• _GIVEN DATA_
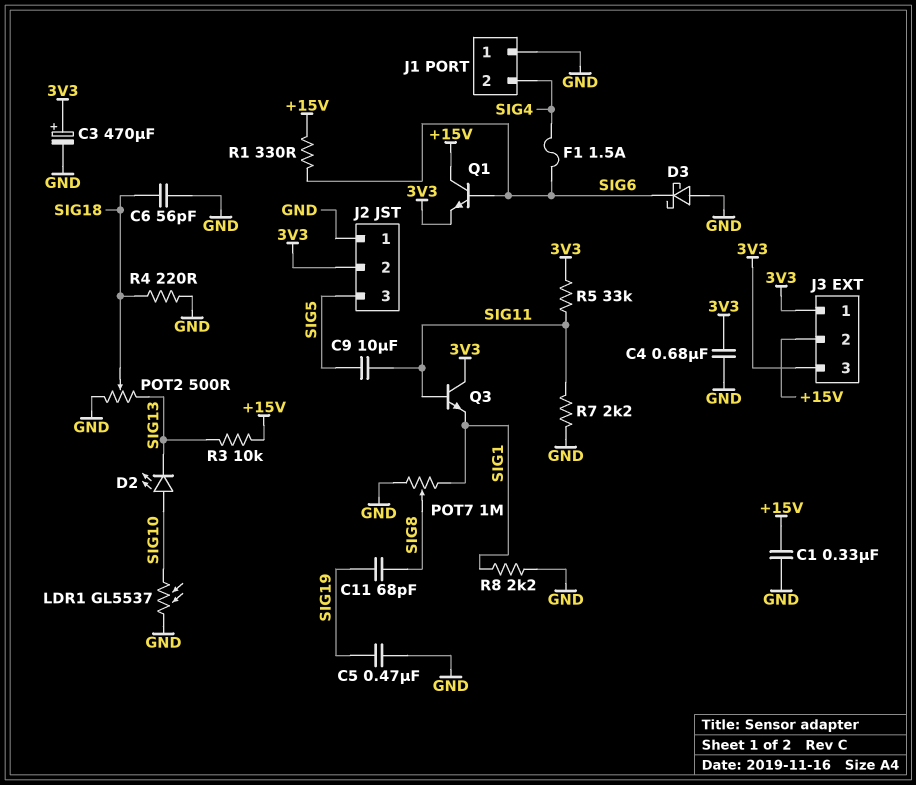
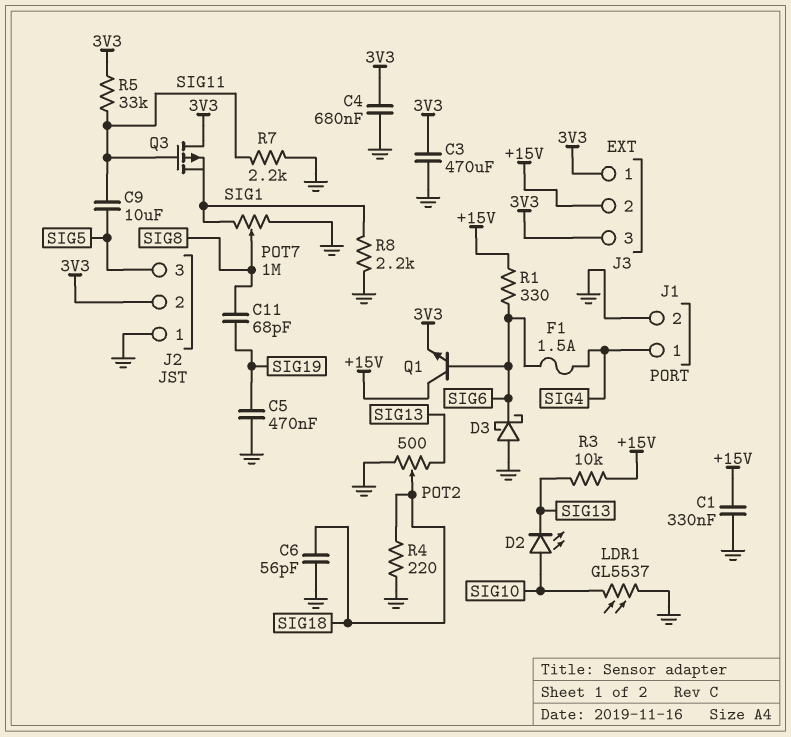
C3: 470uF (plus 3V3, minus GND) -> 470uF (3V3, GND)
J1 pin 1: GND -> SIG4
J1 pin 2: SIG4 -> GND
Q3: NPN (B SIG11, C 3V3, E SIG1) -> PMOS (G SIG11, D 3V3, S SIG1)

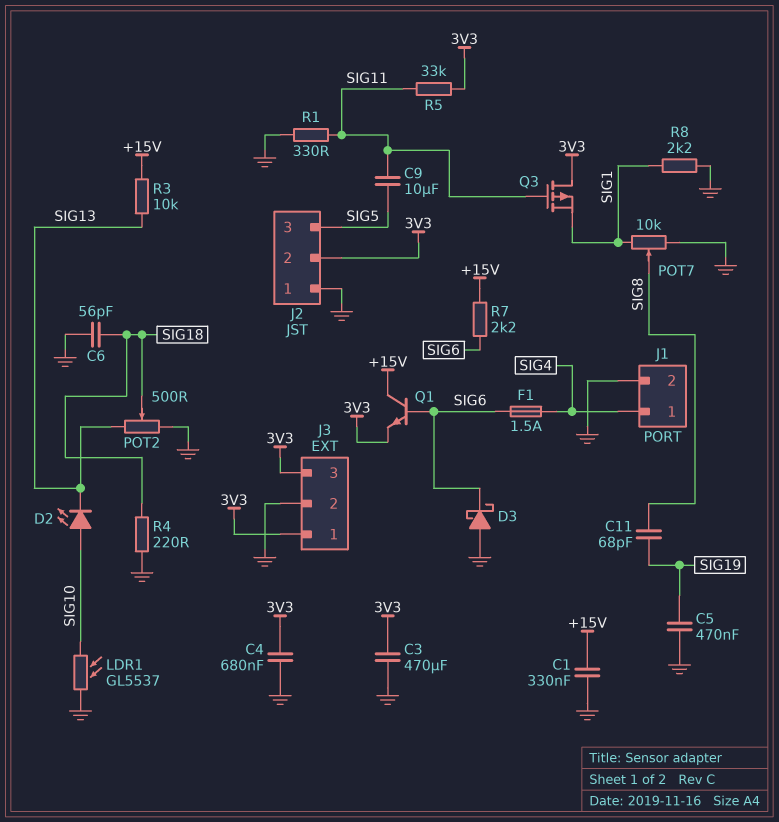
J3 pin 2: +15V -> GND
POT7: 1M (GND, SIG1, wiper SIG8) -> 10k (GND, SIG1, wiper SIG8)
R1: 330 (+15V, SIG6) -> 330 (GND, SIG11)
R7: 2.2k (GND, SIG11) -> 2.2k (+15V, SIG6)

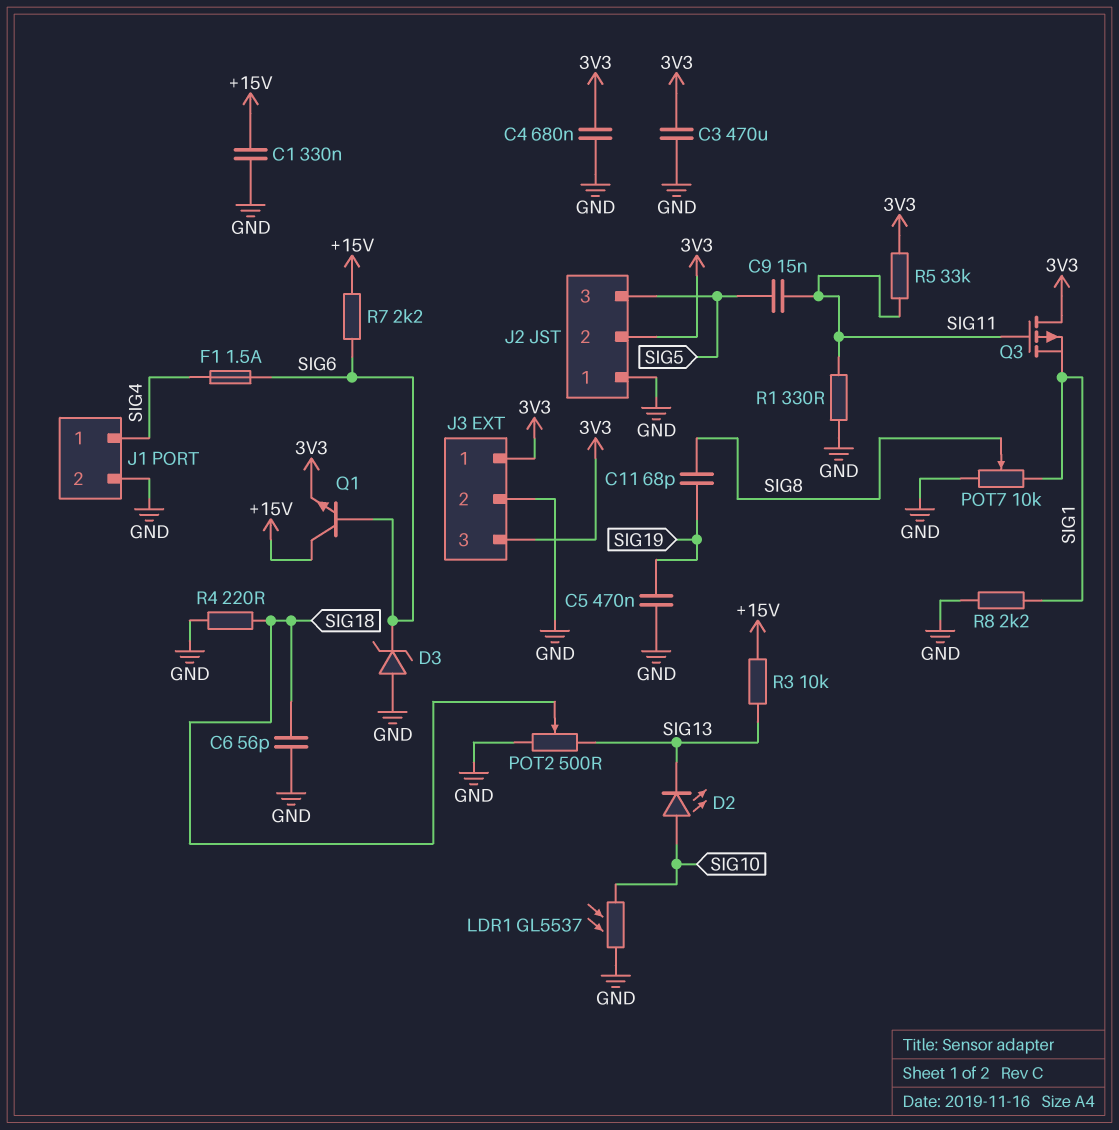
C9: 10uF (SIG5, SIG11) -> 15nF (SIG5, SIG11)
D3: schottky (A GND, K SIG6) -> zener (A GND, K SIG6)

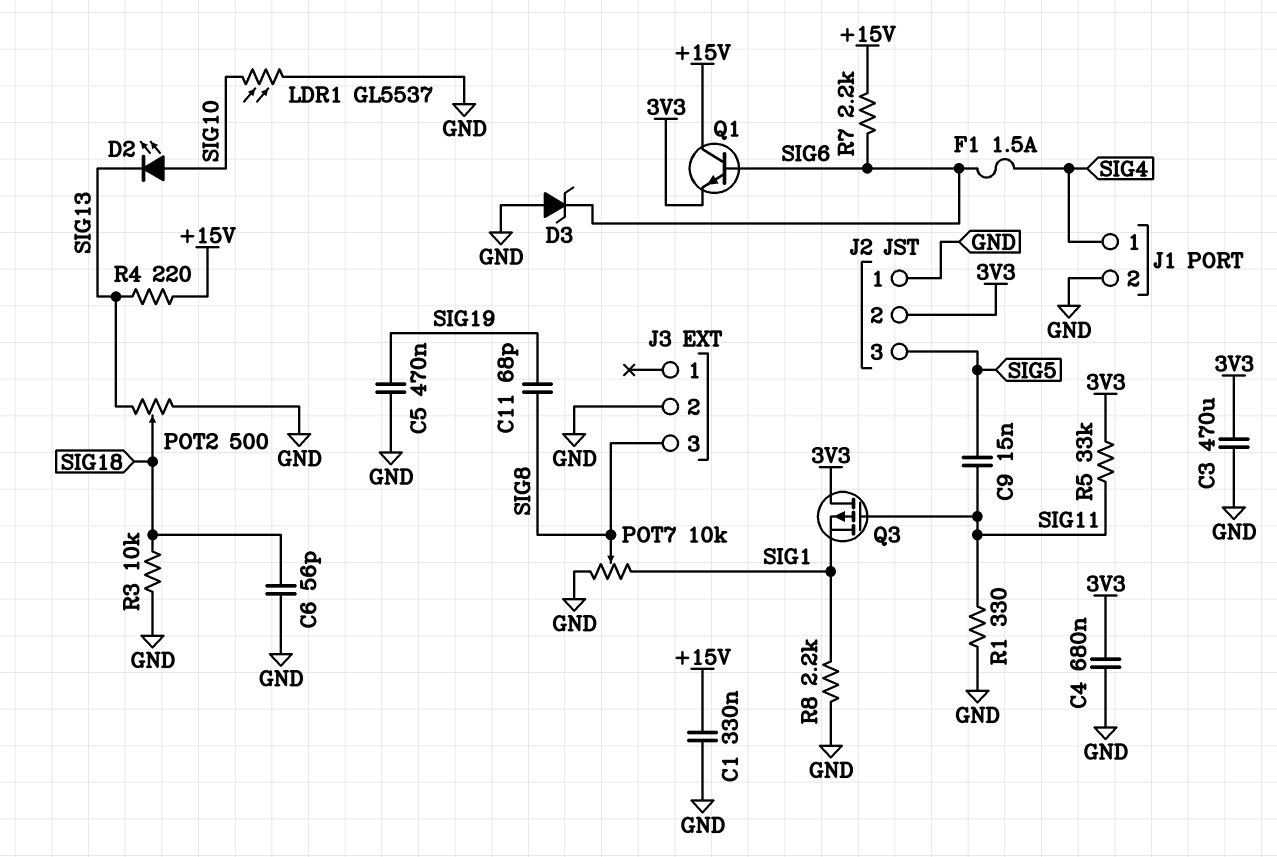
J3 pin 1: 3V3 -> none
J3 pin 3: 3V3 -> SIG8
R3: 10k (+15V, SIG13) -> 10k (GND, SIG18)
R4: 220 (GND, SIG18) -> 220 (+15V, SIG13)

• _THE TASK_
Locate "R1: 330 (+15V, SIG6) -> 330 (GND, SIG11)" in the listing above, then print exactly the lines from that line through the final one, omitting all pictures.

• _ANSWER SECTION_
R1: 330 (+15V, SIG6) -> 330 (GND, SIG11)
R7: 2.2k (GND, SIG11) -> 2.2k (+15V, SIG6)

C9: 10uF (SIG5, SIG11) -> 15nF (SIG5, SIG11)
D3: schottky (A GND, K SIG6) -> zener (A GND, K SIG6)

J3 pin 1: 3V3 -> none
J3 pin 3: 3V3 -> SIG8
R3: 10k (+15V, SIG13) -> 10k (GND, SIG18)
R4: 220 (GND, SIG18) -> 220 (+15V, SIG13)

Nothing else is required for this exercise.